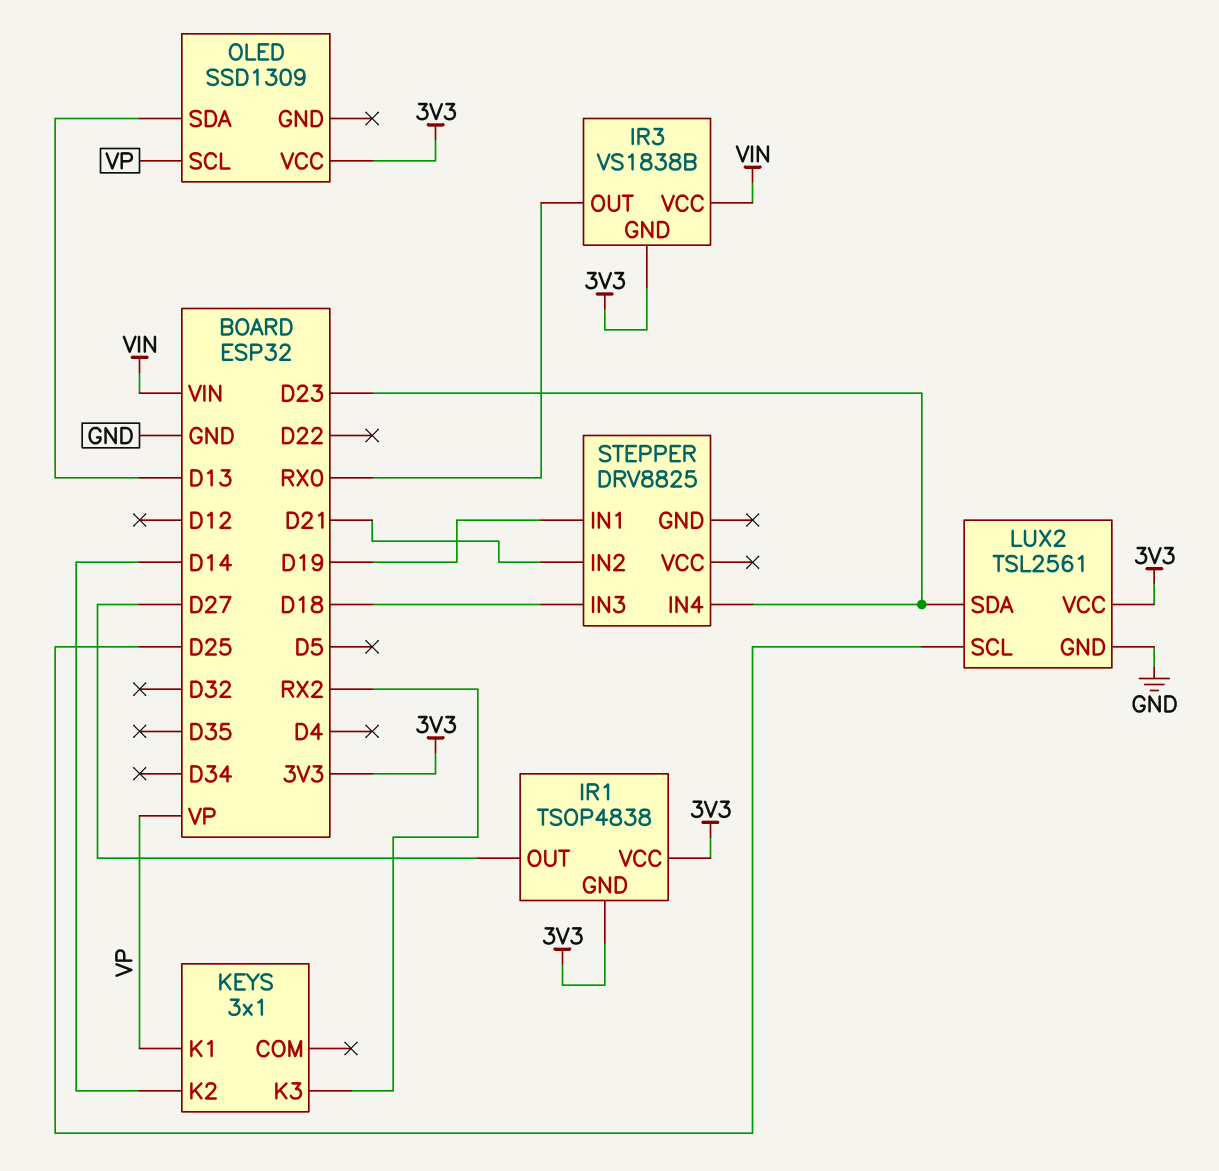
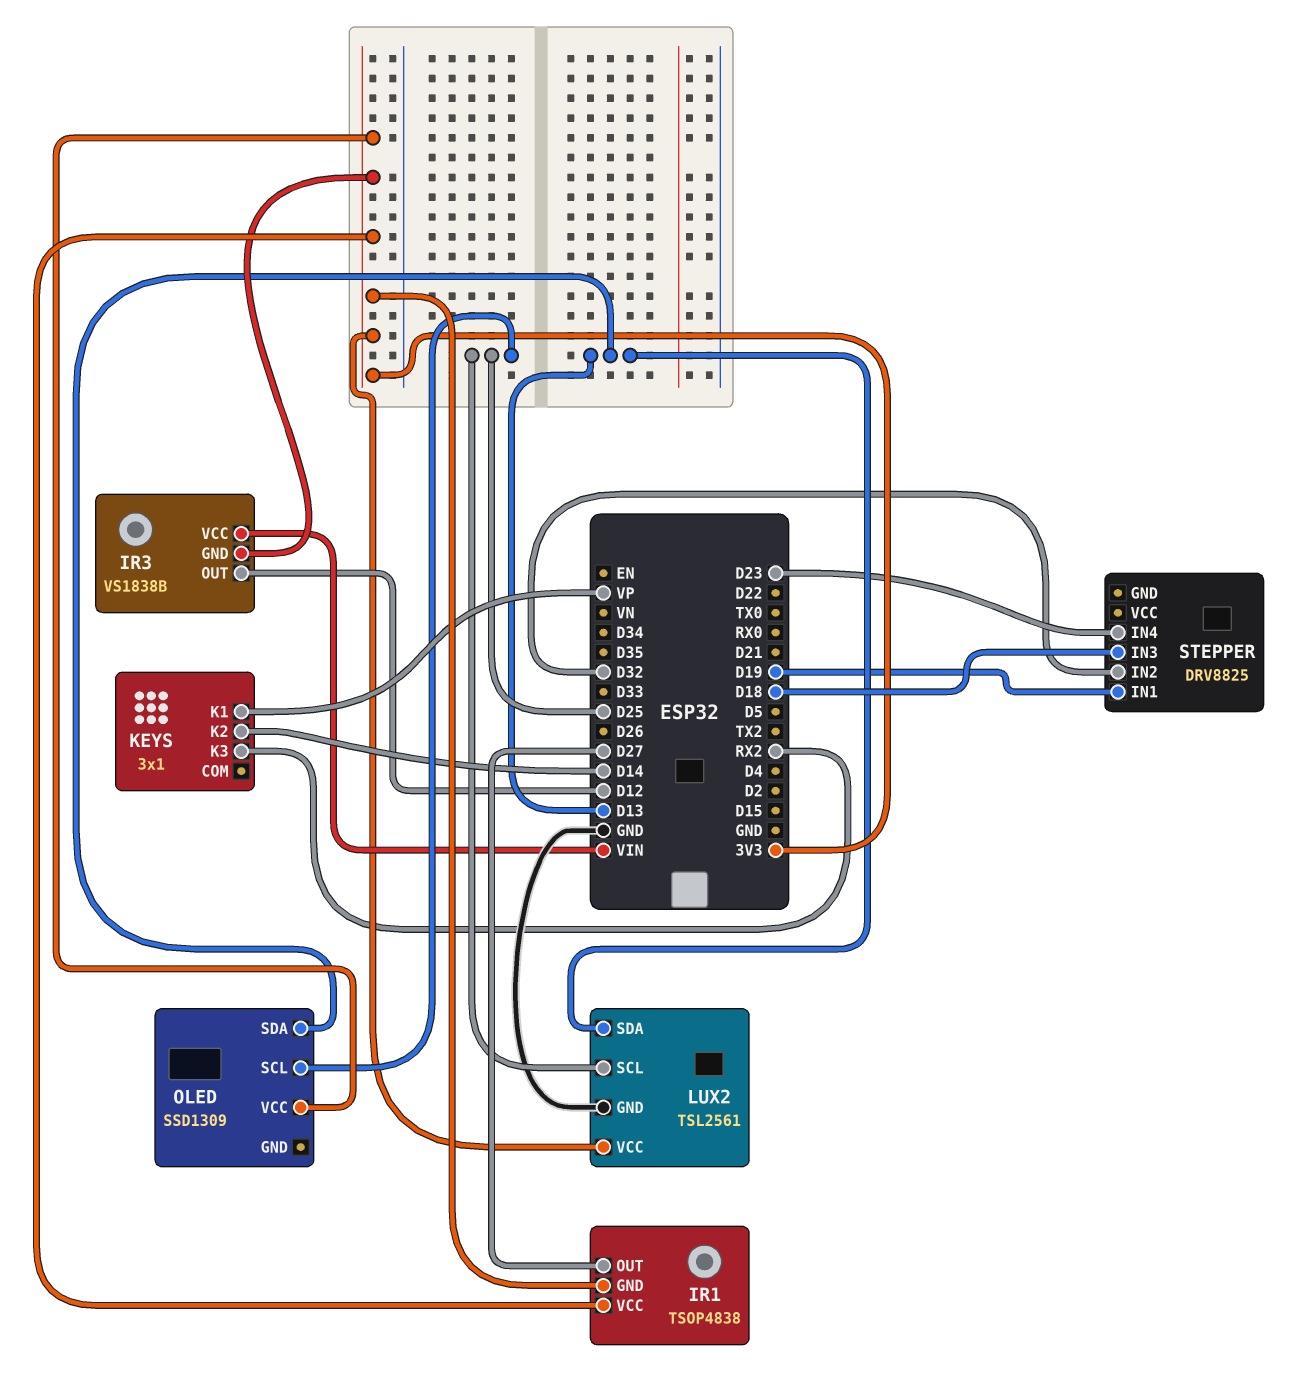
IR3 pin OUT: RX0 -> D12
LUX2 pin SDA: D23 -> D13
OLED pin SCL: VP -> D25
STEPPER pin IN2: D21 -> D32

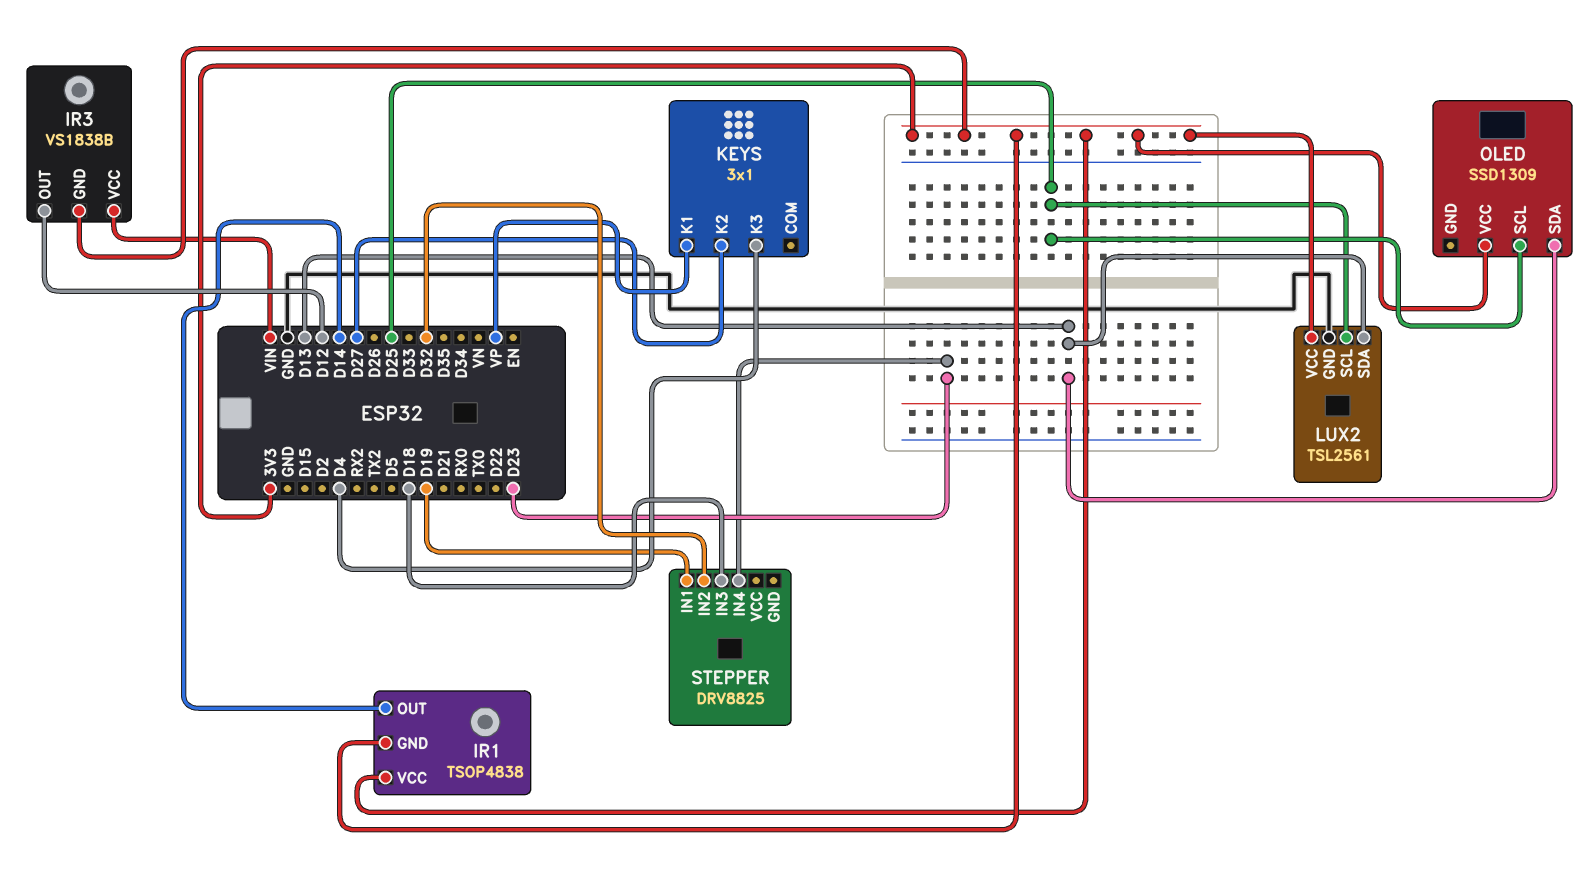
IR1 pin OUT: D27 -> D14
KEYS pin K2: D14 -> D27
KEYS pin K3: RX2 -> D4

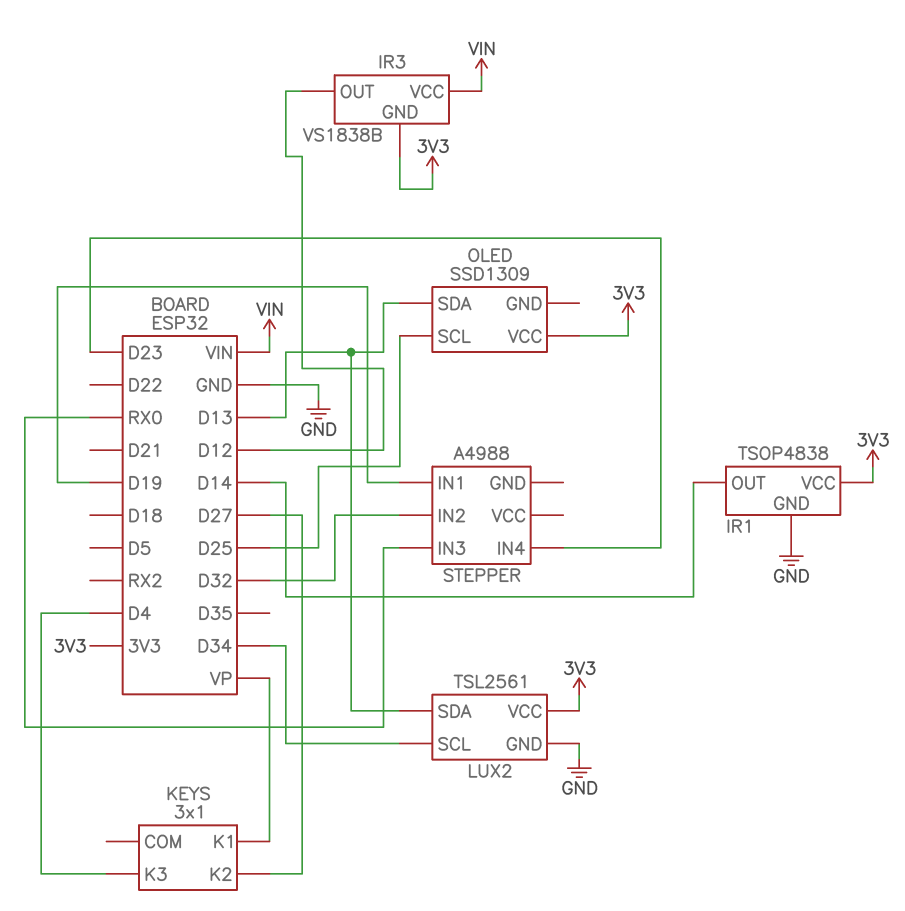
IR1 pin GND: 3V3 -> GND
LUX2 pin SCL: D25 -> D34
STEPPER: DRV8825 -> A4988
STEPPER pin IN3: D18 -> RX0

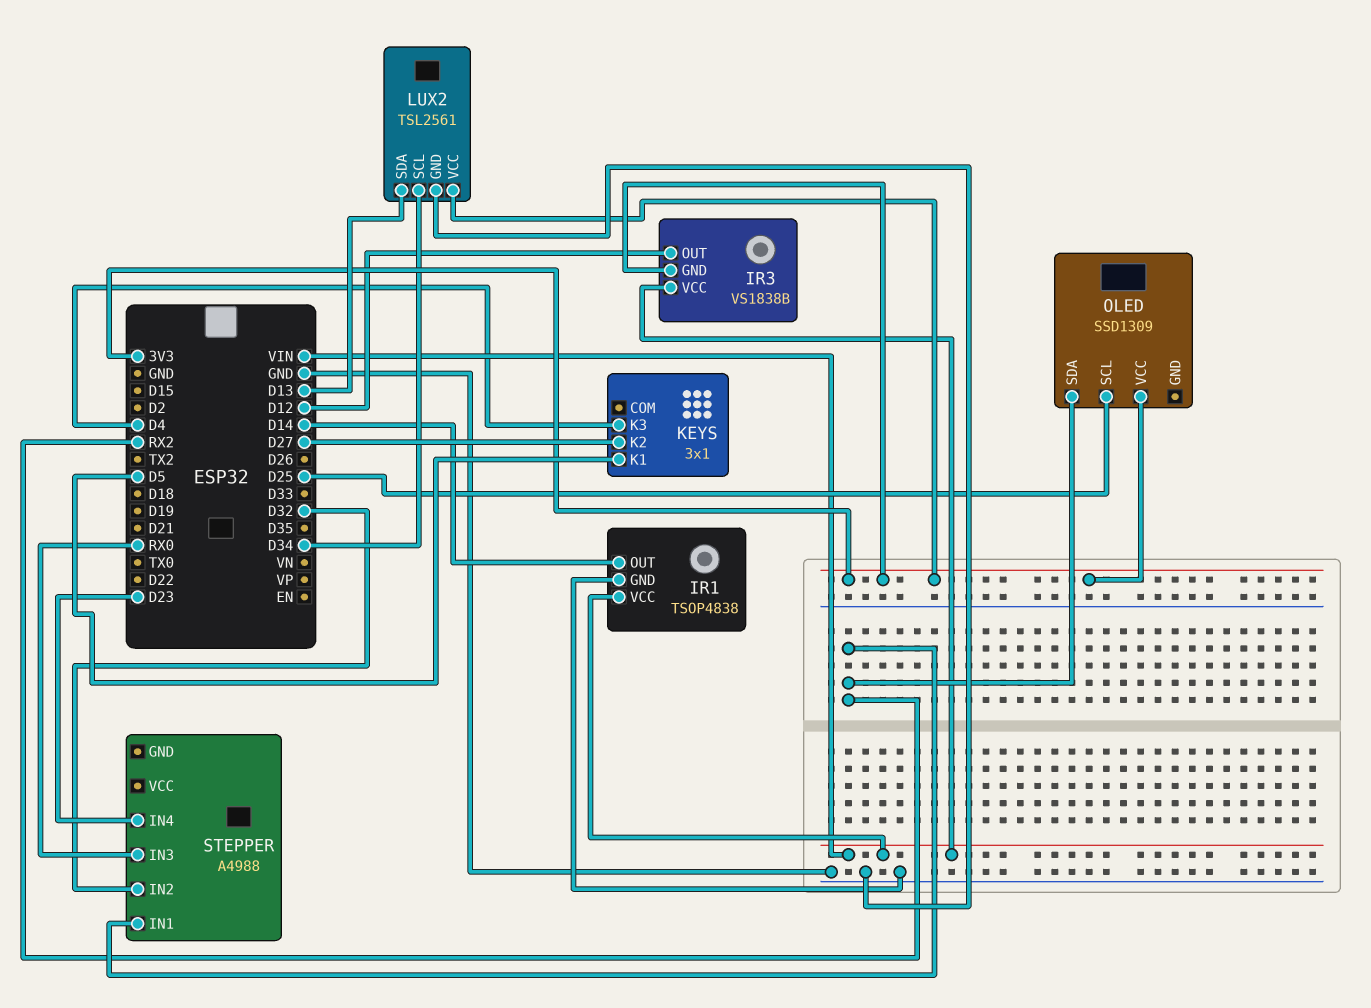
IR1 pin VCC: 3V3 -> VIN
KEYS pin K1: VP -> D5
OLED pin SDA: D13 -> RX2
STEPPER pin IN1: D19 -> RX2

> [Activity] Only the lines from the one with "LUX2 pin SDA: D23 -> D13" through the final line of the data should be written out, exactly and including both ends. Skip the pictures.

> [Task result]
LUX2 pin SDA: D23 -> D13
OLED pin SCL: VP -> D25
STEPPER pin IN2: D21 -> D32

IR1 pin OUT: D27 -> D14
KEYS pin K2: D14 -> D27
KEYS pin K3: RX2 -> D4

IR1 pin GND: 3V3 -> GND
LUX2 pin SCL: D25 -> D34
STEPPER: DRV8825 -> A4988
STEPPER pin IN3: D18 -> RX0

IR1 pin VCC: 3V3 -> VIN
KEYS pin K1: VP -> D5
OLED pin SDA: D13 -> RX2
STEPPER pin IN1: D19 -> RX2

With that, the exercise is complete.